### Source information
++++++++

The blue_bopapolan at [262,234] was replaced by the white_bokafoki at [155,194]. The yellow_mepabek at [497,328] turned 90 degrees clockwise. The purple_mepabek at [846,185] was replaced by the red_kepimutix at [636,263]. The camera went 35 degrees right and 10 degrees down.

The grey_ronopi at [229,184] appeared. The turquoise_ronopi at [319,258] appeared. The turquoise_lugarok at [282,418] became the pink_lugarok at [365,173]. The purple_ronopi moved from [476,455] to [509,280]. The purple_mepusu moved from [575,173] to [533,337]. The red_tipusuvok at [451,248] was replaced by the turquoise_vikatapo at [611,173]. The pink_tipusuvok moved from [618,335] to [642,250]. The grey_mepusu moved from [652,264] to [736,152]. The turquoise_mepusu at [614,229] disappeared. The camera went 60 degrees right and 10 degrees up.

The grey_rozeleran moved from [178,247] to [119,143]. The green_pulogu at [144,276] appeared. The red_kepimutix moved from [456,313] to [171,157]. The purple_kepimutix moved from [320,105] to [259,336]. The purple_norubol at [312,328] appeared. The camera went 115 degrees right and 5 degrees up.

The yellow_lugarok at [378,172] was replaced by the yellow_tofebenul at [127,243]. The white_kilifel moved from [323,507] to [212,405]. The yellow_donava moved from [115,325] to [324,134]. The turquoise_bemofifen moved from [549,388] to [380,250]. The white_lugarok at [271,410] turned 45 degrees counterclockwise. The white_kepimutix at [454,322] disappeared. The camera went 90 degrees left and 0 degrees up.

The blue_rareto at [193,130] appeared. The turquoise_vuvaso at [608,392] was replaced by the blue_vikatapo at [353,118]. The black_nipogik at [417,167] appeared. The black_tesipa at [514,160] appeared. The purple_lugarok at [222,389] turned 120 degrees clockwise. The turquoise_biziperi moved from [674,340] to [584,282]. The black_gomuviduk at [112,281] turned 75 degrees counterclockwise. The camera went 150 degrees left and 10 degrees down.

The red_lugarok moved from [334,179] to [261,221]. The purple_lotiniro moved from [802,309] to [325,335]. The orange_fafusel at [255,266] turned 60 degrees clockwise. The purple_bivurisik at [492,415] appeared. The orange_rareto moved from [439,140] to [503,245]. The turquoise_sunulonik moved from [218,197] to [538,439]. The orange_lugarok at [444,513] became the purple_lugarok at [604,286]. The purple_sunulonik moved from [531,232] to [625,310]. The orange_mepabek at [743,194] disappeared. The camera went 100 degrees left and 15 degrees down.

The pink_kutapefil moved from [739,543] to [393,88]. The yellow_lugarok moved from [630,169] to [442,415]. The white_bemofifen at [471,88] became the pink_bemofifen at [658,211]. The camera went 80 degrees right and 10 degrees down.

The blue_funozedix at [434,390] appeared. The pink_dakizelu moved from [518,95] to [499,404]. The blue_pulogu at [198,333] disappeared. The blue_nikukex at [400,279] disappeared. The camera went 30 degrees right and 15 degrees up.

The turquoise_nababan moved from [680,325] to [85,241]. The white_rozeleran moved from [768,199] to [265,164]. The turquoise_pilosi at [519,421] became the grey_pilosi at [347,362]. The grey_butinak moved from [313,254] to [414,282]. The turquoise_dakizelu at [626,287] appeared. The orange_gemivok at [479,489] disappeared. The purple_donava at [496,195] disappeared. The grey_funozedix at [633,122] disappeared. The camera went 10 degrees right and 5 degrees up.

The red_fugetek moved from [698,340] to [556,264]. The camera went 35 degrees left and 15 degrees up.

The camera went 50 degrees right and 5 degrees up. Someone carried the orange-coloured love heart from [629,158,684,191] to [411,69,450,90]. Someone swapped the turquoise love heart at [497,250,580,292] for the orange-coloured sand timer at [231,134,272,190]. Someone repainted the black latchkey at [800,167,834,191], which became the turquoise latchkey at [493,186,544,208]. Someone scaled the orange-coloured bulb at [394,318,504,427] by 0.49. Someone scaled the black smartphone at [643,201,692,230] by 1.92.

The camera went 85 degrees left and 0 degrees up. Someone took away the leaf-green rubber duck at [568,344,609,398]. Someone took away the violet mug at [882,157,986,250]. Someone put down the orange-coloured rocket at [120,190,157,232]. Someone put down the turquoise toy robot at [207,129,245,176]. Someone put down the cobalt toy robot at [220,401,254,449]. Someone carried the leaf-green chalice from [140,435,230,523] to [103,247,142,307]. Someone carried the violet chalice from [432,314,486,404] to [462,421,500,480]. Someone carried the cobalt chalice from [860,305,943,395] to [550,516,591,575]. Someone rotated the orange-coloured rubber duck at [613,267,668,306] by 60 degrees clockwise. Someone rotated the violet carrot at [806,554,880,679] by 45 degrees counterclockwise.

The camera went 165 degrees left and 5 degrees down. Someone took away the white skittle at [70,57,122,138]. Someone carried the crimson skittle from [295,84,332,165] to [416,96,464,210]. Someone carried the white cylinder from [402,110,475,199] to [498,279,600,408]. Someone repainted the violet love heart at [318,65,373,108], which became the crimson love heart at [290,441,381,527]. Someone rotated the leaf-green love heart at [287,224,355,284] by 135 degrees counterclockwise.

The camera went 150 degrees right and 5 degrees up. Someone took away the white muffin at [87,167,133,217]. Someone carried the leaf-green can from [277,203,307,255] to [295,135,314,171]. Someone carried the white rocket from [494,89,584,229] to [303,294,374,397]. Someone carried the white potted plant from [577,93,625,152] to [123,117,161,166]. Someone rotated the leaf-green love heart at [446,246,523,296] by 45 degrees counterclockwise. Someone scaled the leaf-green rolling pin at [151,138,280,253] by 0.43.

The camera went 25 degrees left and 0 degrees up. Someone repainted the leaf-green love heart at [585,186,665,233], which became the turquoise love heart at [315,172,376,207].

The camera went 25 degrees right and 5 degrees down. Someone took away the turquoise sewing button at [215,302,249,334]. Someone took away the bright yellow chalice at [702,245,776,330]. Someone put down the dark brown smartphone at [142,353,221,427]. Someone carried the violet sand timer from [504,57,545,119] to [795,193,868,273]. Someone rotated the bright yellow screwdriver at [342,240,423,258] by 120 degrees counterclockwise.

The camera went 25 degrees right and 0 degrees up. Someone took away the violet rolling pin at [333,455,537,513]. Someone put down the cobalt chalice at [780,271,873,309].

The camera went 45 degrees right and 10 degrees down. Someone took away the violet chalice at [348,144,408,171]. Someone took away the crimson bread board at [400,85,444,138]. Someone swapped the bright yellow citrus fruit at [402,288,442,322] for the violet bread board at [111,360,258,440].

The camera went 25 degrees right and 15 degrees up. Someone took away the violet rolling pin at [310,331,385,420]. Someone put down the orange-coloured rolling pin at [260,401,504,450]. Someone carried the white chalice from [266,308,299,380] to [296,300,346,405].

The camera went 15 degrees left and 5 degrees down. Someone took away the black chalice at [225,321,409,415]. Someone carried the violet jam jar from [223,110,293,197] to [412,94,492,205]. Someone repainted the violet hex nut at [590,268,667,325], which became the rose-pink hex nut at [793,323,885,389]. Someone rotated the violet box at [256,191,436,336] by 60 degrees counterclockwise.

++++++++

### Task to carry out
The data above should be copied out with complete accuracy.

### The completed task
The blue_bopapolan at [262,234] was replaced by the white_bokafoki at [155,194]. The yellow_mepabek at [497,328] turned 90 degrees clockwise. The purple_mepabek at [846,185] was replaced by the red_kepimutix at [636,263]. The camera went 35 degrees right and 10 degrees down.

The grey_ronopi at [229,184] appeared. The turquoise_ronopi at [319,258] appeared. The turquoise_lugarok at [282,418] became the pink_lugarok at [365,173]. The purple_ronopi moved from [476,455] to [509,280]. The purple_mepusu moved from [575,173] to [533,337]. The red_tipusuvok at [451,248] was replaced by the turquoise_vikatapo at [611,173]. The pink_tipusuvok moved from [618,335] to [642,250]. The grey_mepusu moved from [652,264] to [736,152]. The turquoise_mepusu at [614,229] disappeared. The camera went 60 degrees right and 10 degrees up.

The grey_rozeleran moved from [178,247] to [119,143]. The green_pulogu at [144,276] appeared. The red_kepimutix moved from [456,313] to [171,157]. The purple_kepimutix moved from [320,105] to [259,336]. The purple_norubol at [312,328] appeared. The camera went 115 degrees right and 5 degrees up.

The yellow_lugarok at [378,172] was replaced by the yellow_tofebenul at [127,243]. The white_kilifel moved from [323,507] to [212,405]. The yellow_donava moved from [115,325] to [324,134]. The turquoise_bemofifen moved from [549,388] to [380,250]. The white_lugarok at [271,410] turned 45 degrees counterclockwise. The white_kepimutix at [454,322] disappeared. The camera went 90 degrees left and 0 degrees up.

The blue_rareto at [193,130] appeared. The turquoise_vuvaso at [608,392] was replaced by the blue_vikatapo at [353,118]. The black_nipogik at [417,167] appeared. The black_tesipa at [514,160] appeared. The purple_lugarok at [222,389] turned 120 degrees clockwise. The turquoise_biziperi moved from [674,340] to [584,282]. The black_gomuviduk at [112,281] turned 75 degrees counterclockwise. The camera went 150 degrees left and 10 degrees down.

The red_lugarok moved from [334,179] to [261,221]. The purple_lotiniro moved from [802,309] to [325,335]. The orange_fafusel at [255,266] turned 60 degrees clockwise. The purple_bivurisik at [492,415] appeared. The orange_rareto moved from [439,140] to [503,245]. The turquoise_sunulonik moved from [218,197] to [538,439]. The orange_lugarok at [444,513] became the purple_lugarok at [604,286]. The purple_sunulonik moved from [531,232] to [625,310]. The orange_mepabek at [743,194] disappeared. The camera went 100 degrees left and 15 degrees down.

The pink_kutapefil moved from [739,543] to [393,88]. The yellow_lugarok moved from [630,169] to [442,415]. The white_bemofifen at [471,88] became the pink_bemofifen at [658,211]. The camera went 80 degrees right and 10 degrees down.

The blue_funozedix at [434,390] appeared. The pink_dakizelu moved from [518,95] to [499,404]. The blue_pulogu at [198,333] disappeared. The blue_nikukex at [400,279] disappeared. The camera went 30 degrees right and 15 degrees up.

The turquoise_nababan moved from [680,325] to [85,241]. The white_rozeleran moved from [768,199] to [265,164]. The turquoise_pilosi at [519,421] became the grey_pilosi at [347,362]. The grey_butinak moved from [313,254] to [414,282]. The turquoise_dakizelu at [626,287] appeared. The orange_gemivok at [479,489] disappeared. The purple_donava at [496,195] disappeared. The grey_funozedix at [633,122] disappeared. The camera went 10 degrees right and 5 degrees up.

The red_fugetek moved from [698,340] to [556,264]. The camera went 35 degrees left and 15 degrees up.

The camera went 50 degrees right and 5 degrees up. Someone carried the orange-coloured love heart from [629,158,684,191] to [411,69,450,90]. Someone swapped the turquoise love heart at [497,250,580,292] for the orange-coloured sand timer at [231,134,272,190]. Someone repainted the black latchkey at [800,167,834,191], which became the turquoise latchkey at [493,186,544,208]. Someone scaled the orange-coloured bulb at [394,318,504,427] by 0.49. Someone scaled the black smartphone at [643,201,692,230] by 1.92.

The camera went 85 degrees left and 0 degrees up. Someone took away the leaf-green rubber duck at [568,344,609,398]. Someone took away the violet mug at [882,157,986,250]. Someone put down the orange-coloured rocket at [120,190,157,232]. Someone put down the turquoise toy robot at [207,129,245,176]. Someone put down the cobalt toy robot at [220,401,254,449]. Someone carried the leaf-green chalice from [140,435,230,523] to [103,247,142,307]. Someone carried the violet chalice from [432,314,486,404] to [462,421,500,480]. Someone carried the cobalt chalice from [860,305,943,395] to [550,516,591,575]. Someone rotated the orange-coloured rubber duck at [613,267,668,306] by 60 degrees clockwise. Someone rotated the violet carrot at [806,554,880,679] by 45 degrees counterclockwise.

The camera went 165 degrees left and 5 degrees down. Someone took away the white skittle at [70,57,122,138]. Someone carried the crimson skittle from [295,84,332,165] to [416,96,464,210]. Someone carried the white cylinder from [402,110,475,199] to [498,279,600,408]. Someone repainted the violet love heart at [318,65,373,108], which became the crimson love heart at [290,441,381,527]. Someone rotated the leaf-green love heart at [287,224,355,284] by 135 degrees counterclockwise.

The camera went 150 degrees right and 5 degrees up. Someone took away the white muffin at [87,167,133,217]. Someone carried the leaf-green can from [277,203,307,255] to [295,135,314,171]. Someone carried the white rocket from [494,89,584,229] to [303,294,374,397]. Someone carried the white potted plant from [577,93,625,152] to [123,117,161,166]. Someone rotated the leaf-green love heart at [446,246,523,296] by 45 degrees counterclockwise. Someone scaled the leaf-green rolling pin at [151,138,280,253] by 0.43.

The camera went 25 degrees left and 0 degrees up. Someone repainted the leaf-green love heart at [585,186,665,233], which became the turquoise love heart at [315,172,376,207].

The camera went 25 degrees right and 5 degrees down. Someone took away the turquoise sewing button at [215,302,249,334]. Someone took away the bright yellow chalice at [702,245,776,330]. Someone put down the dark brown smartphone at [142,353,221,427]. Someone carried the violet sand timer from [504,57,545,119] to [795,193,868,273]. Someone rotated the bright yellow screwdriver at [342,240,423,258] by 120 degrees counterclockwise.

The camera went 25 degrees right and 0 degrees up. Someone took away the violet rolling pin at [333,455,537,513]. Someone put down the cobalt chalice at [780,271,873,309].

The camera went 45 degrees right and 10 degrees down. Someone took away the violet chalice at [348,144,408,171]. Someone took away the crimson bread board at [400,85,444,138]. Someone swapped the bright yellow citrus fruit at [402,288,442,322] for the violet bread board at [111,360,258,440].

The camera went 25 degrees right and 15 degrees up. Someone took away the violet rolling pin at [310,331,385,420]. Someone put down the orange-coloured rolling pin at [260,401,504,450]. Someone carried the white chalice from [266,308,299,380] to [296,300,346,405].

The camera went 15 degrees left and 5 degrees down. Someone took away the black chalice at [225,321,409,415]. Someone carried the violet jam jar from [223,110,293,197] to [412,94,492,205]. Someone repainted the violet hex nut at [590,268,667,325], which became the rose-pink hex nut at [793,323,885,389]. Someone rotated the violet box at [256,191,436,336] by 60 degrees counterclockwise.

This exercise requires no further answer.